== Work to be completed ==
Return only that part of the material below which starts with the line containing "red rectangle: (297, 590)" and goes on through the line containing "brown rectangle: (76, 63) -> (62, 64), moved", restated exactly.

== Source information ==
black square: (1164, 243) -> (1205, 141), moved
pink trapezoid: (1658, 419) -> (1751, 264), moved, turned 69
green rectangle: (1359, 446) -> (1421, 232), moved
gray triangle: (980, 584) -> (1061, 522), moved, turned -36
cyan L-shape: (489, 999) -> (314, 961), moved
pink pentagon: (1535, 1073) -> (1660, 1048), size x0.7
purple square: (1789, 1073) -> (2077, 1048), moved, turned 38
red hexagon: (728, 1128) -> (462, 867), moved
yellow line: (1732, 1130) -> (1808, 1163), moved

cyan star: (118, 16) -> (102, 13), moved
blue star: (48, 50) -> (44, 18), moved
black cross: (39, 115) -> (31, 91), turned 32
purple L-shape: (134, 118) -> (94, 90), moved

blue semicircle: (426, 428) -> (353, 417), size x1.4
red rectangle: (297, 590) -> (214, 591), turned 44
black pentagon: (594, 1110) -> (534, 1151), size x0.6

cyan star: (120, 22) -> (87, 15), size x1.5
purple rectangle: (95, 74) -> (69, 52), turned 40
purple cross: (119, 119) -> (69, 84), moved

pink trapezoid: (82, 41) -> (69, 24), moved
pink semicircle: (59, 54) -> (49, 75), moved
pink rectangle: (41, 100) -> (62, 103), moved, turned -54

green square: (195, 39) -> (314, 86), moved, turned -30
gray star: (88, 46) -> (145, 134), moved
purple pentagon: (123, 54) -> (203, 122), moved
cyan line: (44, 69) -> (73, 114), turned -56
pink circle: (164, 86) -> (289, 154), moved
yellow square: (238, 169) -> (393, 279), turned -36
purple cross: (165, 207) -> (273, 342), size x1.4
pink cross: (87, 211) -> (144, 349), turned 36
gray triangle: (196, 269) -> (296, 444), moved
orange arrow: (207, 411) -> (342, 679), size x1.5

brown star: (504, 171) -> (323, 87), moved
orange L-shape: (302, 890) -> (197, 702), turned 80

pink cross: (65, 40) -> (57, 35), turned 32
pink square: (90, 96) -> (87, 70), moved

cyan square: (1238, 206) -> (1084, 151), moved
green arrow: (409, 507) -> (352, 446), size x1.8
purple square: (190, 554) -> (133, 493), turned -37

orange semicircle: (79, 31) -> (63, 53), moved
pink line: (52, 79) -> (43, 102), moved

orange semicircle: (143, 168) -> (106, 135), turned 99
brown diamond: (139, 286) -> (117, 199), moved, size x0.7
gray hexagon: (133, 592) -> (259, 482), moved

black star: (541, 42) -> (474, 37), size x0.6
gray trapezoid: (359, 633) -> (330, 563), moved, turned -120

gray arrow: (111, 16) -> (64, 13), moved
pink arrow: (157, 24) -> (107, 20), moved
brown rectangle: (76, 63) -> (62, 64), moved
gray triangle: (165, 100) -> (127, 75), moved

== Answer to this task ==
red rectangle: (297, 590) -> (214, 591), turned 44
black pentagon: (594, 1110) -> (534, 1151), size x0.6

cyan star: (120, 22) -> (87, 15), size x1.5
purple rectangle: (95, 74) -> (69, 52), turned 40
purple cross: (119, 119) -> (69, 84), moved

pink trapezoid: (82, 41) -> (69, 24), moved
pink semicircle: (59, 54) -> (49, 75), moved
pink rectangle: (41, 100) -> (62, 103), moved, turned -54

green square: (195, 39) -> (314, 86), moved, turned -30
gray star: (88, 46) -> (145, 134), moved
purple pentagon: (123, 54) -> (203, 122), moved
cyan line: (44, 69) -> (73, 114), turned -56
pink circle: (164, 86) -> (289, 154), moved
yellow square: (238, 169) -> (393, 279), turned -36
purple cross: (165, 207) -> (273, 342), size x1.4
pink cross: (87, 211) -> (144, 349), turned 36
gray triangle: (196, 269) -> (296, 444), moved
orange arrow: (207, 411) -> (342, 679), size x1.5

brown star: (504, 171) -> (323, 87), moved
orange L-shape: (302, 890) -> (197, 702), turned 80

pink cross: (65, 40) -> (57, 35), turned 32
pink square: (90, 96) -> (87, 70), moved

cyan square: (1238, 206) -> (1084, 151), moved
green arrow: (409, 507) -> (352, 446), size x1.8
purple square: (190, 554) -> (133, 493), turned -37

orange semicircle: (79, 31) -> (63, 53), moved
pink line: (52, 79) -> (43, 102), moved

orange semicircle: (143, 168) -> (106, 135), turned 99
brown diamond: (139, 286) -> (117, 199), moved, size x0.7
gray hexagon: (133, 592) -> (259, 482), moved

black star: (541, 42) -> (474, 37), size x0.6
gray trapezoid: (359, 633) -> (330, 563), moved, turned -120

gray arrow: (111, 16) -> (64, 13), moved
pink arrow: (157, 24) -> (107, 20), moved
brown rectangle: (76, 63) -> (62, 64), moved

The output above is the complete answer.